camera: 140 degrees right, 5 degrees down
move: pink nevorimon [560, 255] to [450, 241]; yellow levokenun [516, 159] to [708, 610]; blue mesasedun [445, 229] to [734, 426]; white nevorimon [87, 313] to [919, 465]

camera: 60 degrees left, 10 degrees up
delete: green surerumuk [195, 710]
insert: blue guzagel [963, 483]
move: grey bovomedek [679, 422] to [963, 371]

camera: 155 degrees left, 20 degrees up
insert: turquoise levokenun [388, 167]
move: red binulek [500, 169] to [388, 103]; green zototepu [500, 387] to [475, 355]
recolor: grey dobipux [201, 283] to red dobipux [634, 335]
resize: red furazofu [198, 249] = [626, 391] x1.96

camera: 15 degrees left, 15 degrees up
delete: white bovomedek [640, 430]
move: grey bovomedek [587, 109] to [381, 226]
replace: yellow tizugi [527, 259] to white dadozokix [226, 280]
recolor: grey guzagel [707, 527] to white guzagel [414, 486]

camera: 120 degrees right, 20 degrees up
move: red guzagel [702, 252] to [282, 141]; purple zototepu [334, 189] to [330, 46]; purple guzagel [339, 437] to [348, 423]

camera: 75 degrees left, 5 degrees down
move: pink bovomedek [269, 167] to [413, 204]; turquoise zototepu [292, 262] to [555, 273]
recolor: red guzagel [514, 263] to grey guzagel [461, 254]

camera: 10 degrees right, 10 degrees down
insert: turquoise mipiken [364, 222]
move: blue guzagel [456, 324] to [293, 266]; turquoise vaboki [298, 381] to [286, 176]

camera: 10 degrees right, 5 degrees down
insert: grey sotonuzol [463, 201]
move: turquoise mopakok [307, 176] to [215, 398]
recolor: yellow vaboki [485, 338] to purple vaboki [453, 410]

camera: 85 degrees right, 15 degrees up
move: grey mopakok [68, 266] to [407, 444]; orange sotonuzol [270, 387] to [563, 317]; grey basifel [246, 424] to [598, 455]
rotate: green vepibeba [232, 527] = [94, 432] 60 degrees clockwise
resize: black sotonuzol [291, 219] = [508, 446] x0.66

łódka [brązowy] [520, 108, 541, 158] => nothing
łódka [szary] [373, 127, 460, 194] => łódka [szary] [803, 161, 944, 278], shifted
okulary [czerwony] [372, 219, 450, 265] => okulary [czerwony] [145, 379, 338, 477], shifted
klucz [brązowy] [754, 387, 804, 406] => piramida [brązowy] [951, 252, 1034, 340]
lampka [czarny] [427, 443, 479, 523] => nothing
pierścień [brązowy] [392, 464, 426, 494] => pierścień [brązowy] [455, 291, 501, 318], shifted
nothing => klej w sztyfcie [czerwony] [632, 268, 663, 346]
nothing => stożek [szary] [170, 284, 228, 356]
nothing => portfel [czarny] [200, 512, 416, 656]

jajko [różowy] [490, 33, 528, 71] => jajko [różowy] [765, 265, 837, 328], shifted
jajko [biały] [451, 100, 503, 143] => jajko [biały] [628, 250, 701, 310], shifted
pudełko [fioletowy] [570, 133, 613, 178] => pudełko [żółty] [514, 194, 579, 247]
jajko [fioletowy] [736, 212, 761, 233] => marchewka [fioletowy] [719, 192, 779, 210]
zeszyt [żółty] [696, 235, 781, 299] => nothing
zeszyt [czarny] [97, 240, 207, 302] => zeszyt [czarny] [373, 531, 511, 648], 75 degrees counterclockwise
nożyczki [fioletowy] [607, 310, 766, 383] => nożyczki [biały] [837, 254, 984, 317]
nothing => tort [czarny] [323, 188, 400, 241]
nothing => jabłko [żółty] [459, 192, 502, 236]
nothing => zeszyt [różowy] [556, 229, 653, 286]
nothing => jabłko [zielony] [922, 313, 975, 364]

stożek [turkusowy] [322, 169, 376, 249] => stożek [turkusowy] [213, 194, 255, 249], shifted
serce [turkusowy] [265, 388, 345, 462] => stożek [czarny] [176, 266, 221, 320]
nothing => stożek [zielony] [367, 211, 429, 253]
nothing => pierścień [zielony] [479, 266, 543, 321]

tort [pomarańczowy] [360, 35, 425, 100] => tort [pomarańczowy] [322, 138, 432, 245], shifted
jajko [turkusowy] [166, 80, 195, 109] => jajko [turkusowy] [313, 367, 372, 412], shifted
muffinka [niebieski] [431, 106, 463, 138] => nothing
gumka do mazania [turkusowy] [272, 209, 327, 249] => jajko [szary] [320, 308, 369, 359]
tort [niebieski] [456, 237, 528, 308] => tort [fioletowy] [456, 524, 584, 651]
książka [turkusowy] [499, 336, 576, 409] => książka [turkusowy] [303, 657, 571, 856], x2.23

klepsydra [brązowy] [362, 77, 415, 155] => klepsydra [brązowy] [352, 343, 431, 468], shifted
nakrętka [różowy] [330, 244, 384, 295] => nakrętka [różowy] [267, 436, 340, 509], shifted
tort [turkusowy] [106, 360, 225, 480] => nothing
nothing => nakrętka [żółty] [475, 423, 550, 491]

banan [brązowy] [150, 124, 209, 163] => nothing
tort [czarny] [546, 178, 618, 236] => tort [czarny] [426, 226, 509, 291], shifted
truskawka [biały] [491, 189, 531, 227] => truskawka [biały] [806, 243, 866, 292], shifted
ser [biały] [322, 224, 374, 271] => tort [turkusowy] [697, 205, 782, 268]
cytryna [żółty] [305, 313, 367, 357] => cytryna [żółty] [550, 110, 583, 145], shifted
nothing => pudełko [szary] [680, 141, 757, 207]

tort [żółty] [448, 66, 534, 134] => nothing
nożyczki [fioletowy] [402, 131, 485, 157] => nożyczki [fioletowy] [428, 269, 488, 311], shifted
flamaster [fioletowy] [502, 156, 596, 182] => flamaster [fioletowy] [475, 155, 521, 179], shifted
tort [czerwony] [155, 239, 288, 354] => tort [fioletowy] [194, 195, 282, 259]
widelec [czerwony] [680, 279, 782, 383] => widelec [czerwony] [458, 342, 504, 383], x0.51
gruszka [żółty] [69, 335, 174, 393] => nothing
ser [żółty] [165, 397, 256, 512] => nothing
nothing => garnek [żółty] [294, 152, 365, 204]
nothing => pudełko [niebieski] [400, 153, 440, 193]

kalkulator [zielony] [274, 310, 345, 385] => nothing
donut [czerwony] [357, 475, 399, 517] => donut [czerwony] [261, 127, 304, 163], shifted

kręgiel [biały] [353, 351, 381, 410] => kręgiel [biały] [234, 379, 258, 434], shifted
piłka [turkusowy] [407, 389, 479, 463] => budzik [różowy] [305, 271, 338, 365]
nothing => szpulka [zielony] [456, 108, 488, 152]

• Required work
Copy out each line from the listing that contains the string "łódka".

• Your solution
łódka [brązowy] [520, 108, 541, 158] => nothing
łódka [szary] [373, 127, 460, 194] => łódka [szary] [803, 161, 944, 278], shifted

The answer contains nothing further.